[Spatial reasoning data]
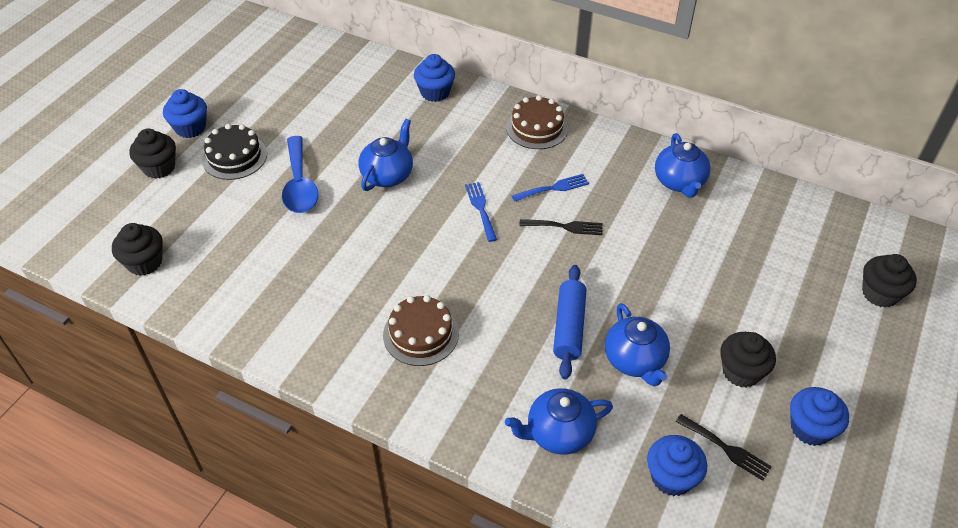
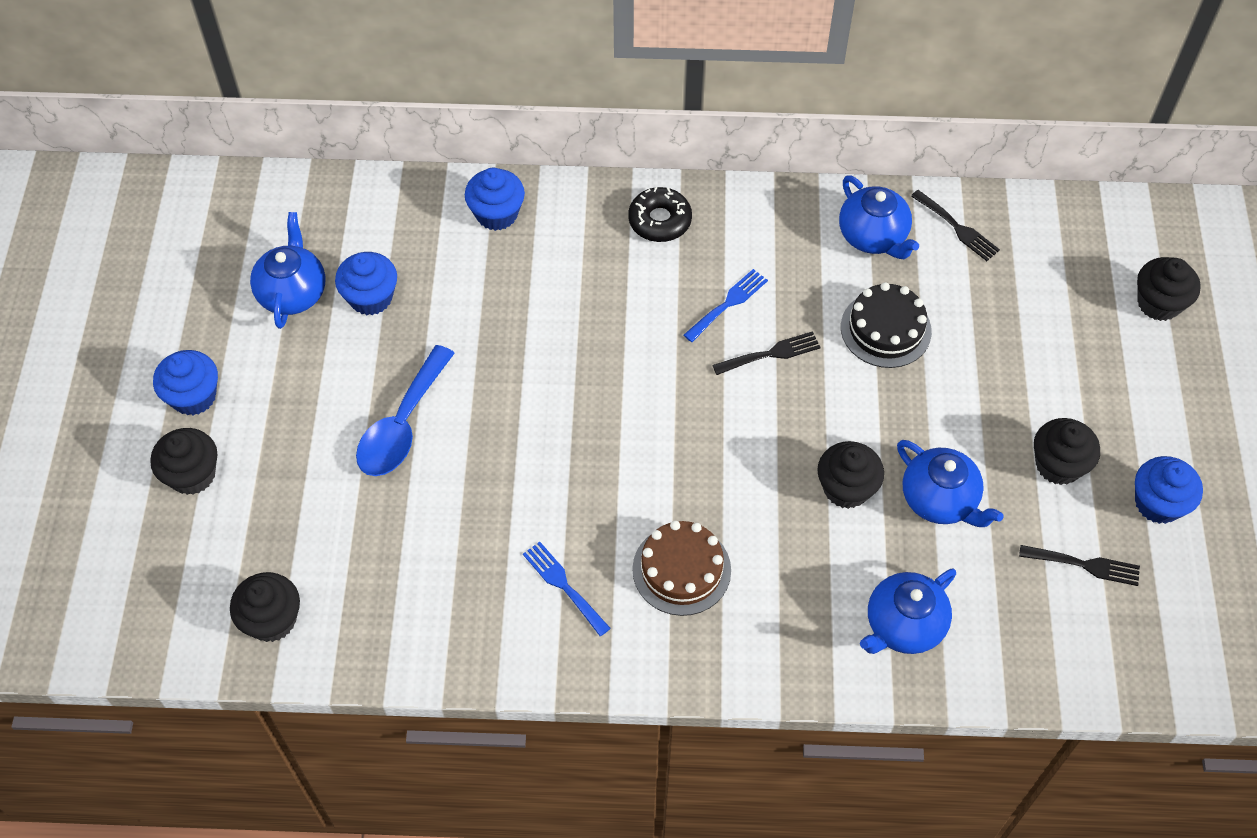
camera: 25 degrees left, 10 degrees up
(234, 157) = (287, 417): black cake -> black cake (885, 329)
(299, 184) = (402, 424): blue spoon -> blue spoon turned 60 degrees clockwise
(388, 175) = (510, 365): blue teapot -> blue teapot (293, 292)
(480, 209) = (655, 368): blue fork -> blue fork (563, 585)
(537, 128) = (660, 220): brown cake -> black donut
(569, 327) = (846, 488): blue rolling pin -> black cupcake
(671, 477) = (1045, 624): blue cupcake -> blue cupcake (371, 298)
(745, 196) = (957, 228): none -> black fork

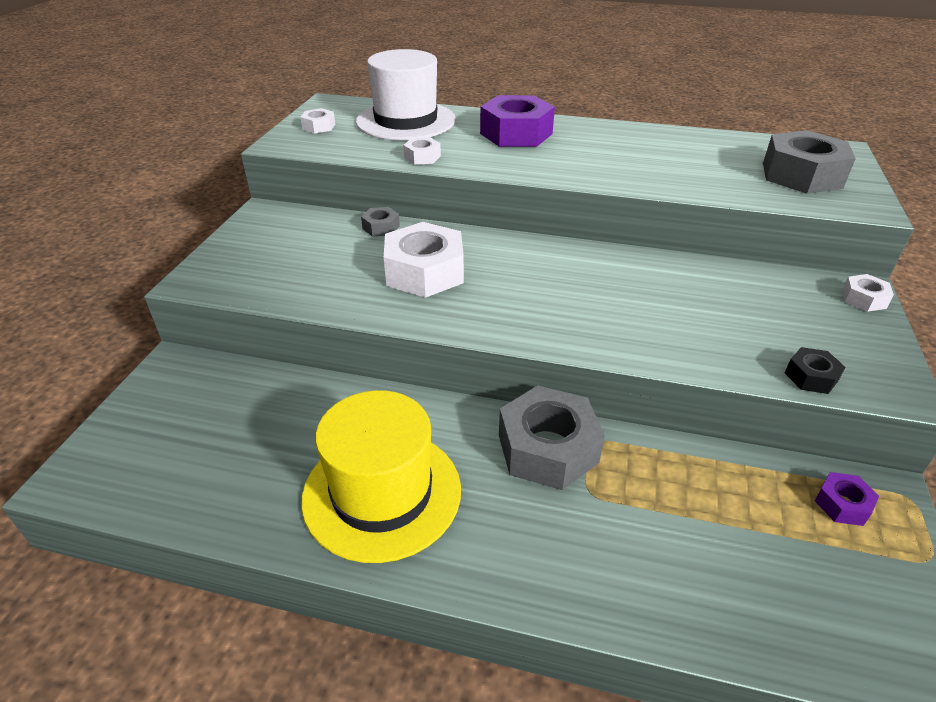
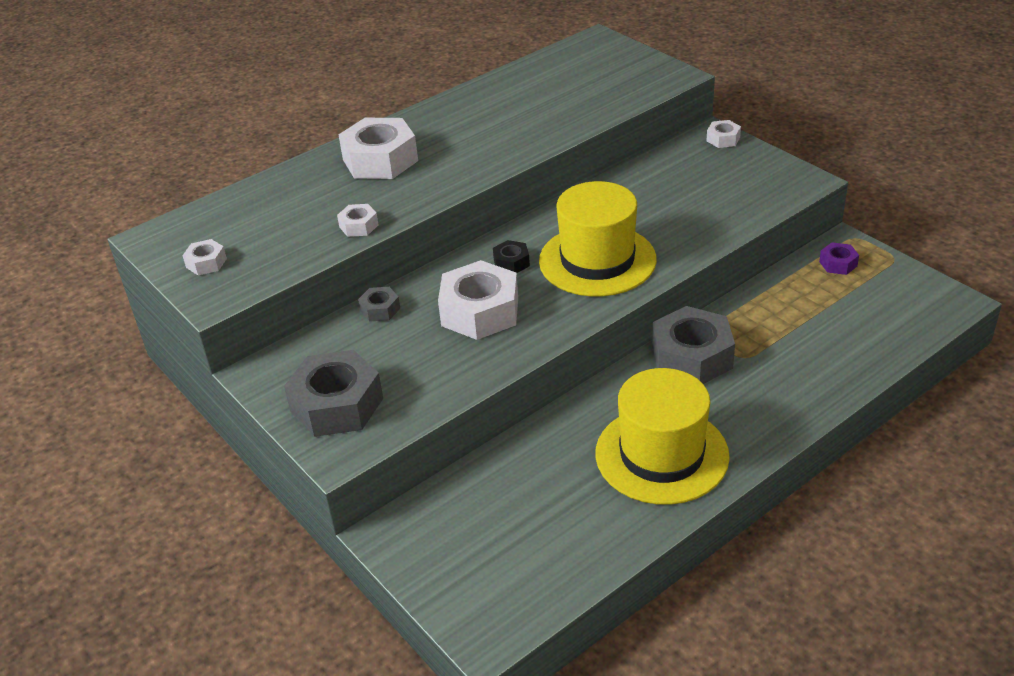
camera: 50 degrees left, 0 degrees up
(406, 121) = (268, 207): white hat -> none
(516, 134) = (380, 160): purple nut -> white nut
(565, 303) = (597, 260): none -> yellow hat
(801, 175) = (610, 74): grey nut -> grey nut (337, 405)
(811, 377) = (768, 203): black nut -> black nut (511, 262)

*What you need to do*:
Set out, exactly as written, the lines from the line with "camera: 50 degrees left, 0 degrees up" to the last line of the records, inclusive, and only those lines.

*Solution*:
camera: 50 degrees left, 0 degrees up
(406, 121) = (268, 207): white hat -> none
(516, 134) = (380, 160): purple nut -> white nut
(565, 303) = (597, 260): none -> yellow hat
(801, 175) = (610, 74): grey nut -> grey nut (337, 405)
(811, 377) = (768, 203): black nut -> black nut (511, 262)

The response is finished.